* _SOURCE MATERIAL_
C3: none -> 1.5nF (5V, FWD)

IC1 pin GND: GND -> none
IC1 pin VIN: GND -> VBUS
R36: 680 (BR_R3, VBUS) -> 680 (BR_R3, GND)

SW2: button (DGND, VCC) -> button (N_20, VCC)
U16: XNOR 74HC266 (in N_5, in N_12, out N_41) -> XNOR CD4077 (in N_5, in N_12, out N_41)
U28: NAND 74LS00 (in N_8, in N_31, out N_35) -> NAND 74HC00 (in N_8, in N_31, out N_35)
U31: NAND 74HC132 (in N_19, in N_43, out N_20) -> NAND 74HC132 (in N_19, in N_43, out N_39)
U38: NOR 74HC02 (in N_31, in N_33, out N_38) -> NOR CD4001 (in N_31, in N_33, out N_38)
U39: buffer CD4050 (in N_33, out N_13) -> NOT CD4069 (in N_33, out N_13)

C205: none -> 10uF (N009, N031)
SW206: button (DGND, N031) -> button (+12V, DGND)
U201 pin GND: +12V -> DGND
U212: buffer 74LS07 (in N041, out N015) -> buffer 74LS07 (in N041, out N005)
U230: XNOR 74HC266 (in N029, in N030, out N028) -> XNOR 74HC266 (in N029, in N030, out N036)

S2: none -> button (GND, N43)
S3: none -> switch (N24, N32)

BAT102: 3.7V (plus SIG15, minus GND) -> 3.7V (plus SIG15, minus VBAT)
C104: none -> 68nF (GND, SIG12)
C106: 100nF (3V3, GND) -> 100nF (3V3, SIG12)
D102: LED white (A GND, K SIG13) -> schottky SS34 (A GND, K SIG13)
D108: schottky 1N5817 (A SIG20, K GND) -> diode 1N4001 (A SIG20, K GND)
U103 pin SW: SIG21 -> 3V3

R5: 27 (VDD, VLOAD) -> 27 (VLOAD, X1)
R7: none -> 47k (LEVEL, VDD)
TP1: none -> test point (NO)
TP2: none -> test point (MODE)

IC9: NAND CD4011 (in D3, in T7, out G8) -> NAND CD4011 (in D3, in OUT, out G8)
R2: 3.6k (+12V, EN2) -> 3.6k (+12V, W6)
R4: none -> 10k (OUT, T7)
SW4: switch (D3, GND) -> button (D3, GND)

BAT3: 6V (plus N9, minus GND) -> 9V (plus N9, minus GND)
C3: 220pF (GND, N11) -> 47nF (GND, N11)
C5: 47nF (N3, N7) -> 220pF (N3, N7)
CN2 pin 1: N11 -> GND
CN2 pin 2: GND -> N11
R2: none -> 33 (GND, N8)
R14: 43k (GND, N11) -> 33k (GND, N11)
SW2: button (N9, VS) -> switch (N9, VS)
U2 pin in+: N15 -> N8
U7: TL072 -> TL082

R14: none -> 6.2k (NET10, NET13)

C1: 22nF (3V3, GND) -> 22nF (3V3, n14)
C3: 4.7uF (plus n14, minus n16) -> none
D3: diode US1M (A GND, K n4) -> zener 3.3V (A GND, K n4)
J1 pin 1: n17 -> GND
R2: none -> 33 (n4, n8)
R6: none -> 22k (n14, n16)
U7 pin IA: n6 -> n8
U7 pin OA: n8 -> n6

* _PROMPT_
Transcribe the full listing exactly, keeping every word as it is.

* _REPLY_
C3: none -> 1.5nF (5V, FWD)

IC1 pin GND: GND -> none
IC1 pin VIN: GND -> VBUS
R36: 680 (BR_R3, VBUS) -> 680 (BR_R3, GND)

SW2: button (DGND, VCC) -> button (N_20, VCC)
U16: XNOR 74HC266 (in N_5, in N_12, out N_41) -> XNOR CD4077 (in N_5, in N_12, out N_41)
U28: NAND 74LS00 (in N_8, in N_31, out N_35) -> NAND 74HC00 (in N_8, in N_31, out N_35)
U31: NAND 74HC132 (in N_19, in N_43, out N_20) -> NAND 74HC132 (in N_19, in N_43, out N_39)
U38: NOR 74HC02 (in N_31, in N_33, out N_38) -> NOR CD4001 (in N_31, in N_33, out N_38)
U39: buffer CD4050 (in N_33, out N_13) -> NOT CD4069 (in N_33, out N_13)

C205: none -> 10uF (N009, N031)
SW206: button (DGND, N031) -> button (+12V, DGND)
U201 pin GND: +12V -> DGND
U212: buffer 74LS07 (in N041, out N015) -> buffer 74LS07 (in N041, out N005)
U230: XNOR 74HC266 (in N029, in N030, out N028) -> XNOR 74HC266 (in N029, in N030, out N036)

S2: none -> button (GND, N43)
S3: none -> switch (N24, N32)

BAT102: 3.7V (plus SIG15, minus GND) -> 3.7V (plus SIG15, minus VBAT)
C104: none -> 68nF (GND, SIG12)
C106: 100nF (3V3, GND) -> 100nF (3V3, SIG12)
D102: LED white (A GND, K SIG13) -> schottky SS34 (A GND, K SIG13)
D108: schottky 1N5817 (A SIG20, K GND) -> diode 1N4001 (A SIG20, K GND)
U103 pin SW: SIG21 -> 3V3

R5: 27 (VDD, VLOAD) -> 27 (VLOAD, X1)
R7: none -> 47k (LEVEL, VDD)
TP1: none -> test point (NO)
TP2: none -> test point (MODE)

IC9: NAND CD4011 (in D3, in T7, out G8) -> NAND CD4011 (in D3, in OUT, out G8)
R2: 3.6k (+12V, EN2) -> 3.6k (+12V, W6)
R4: none -> 10k (OUT, T7)
SW4: switch (D3, GND) -> button (D3, GND)

BAT3: 6V (plus N9, minus GND) -> 9V (plus N9, minus GND)
C3: 220pF (GND, N11) -> 47nF (GND, N11)
C5: 47nF (N3, N7) -> 220pF (N3, N7)
CN2 pin 1: N11 -> GND
CN2 pin 2: GND -> N11
R2: none -> 33 (GND, N8)
R14: 43k (GND, N11) -> 33k (GND, N11)
SW2: button (N9, VS) -> switch (N9, VS)
U2 pin in+: N15 -> N8
U7: TL072 -> TL082

R14: none -> 6.2k (NET10, NET13)

C1: 22nF (3V3, GND) -> 22nF (3V3, n14)
C3: 4.7uF (plus n14, minus n16) -> none
D3: diode US1M (A GND, K n4) -> zener 3.3V (A GND, K n4)
J1 pin 1: n17 -> GND
R2: none -> 33 (n4, n8)
R6: none -> 22k (n14, n16)
U7 pin IA: n6 -> n8
U7 pin OA: n8 -> n6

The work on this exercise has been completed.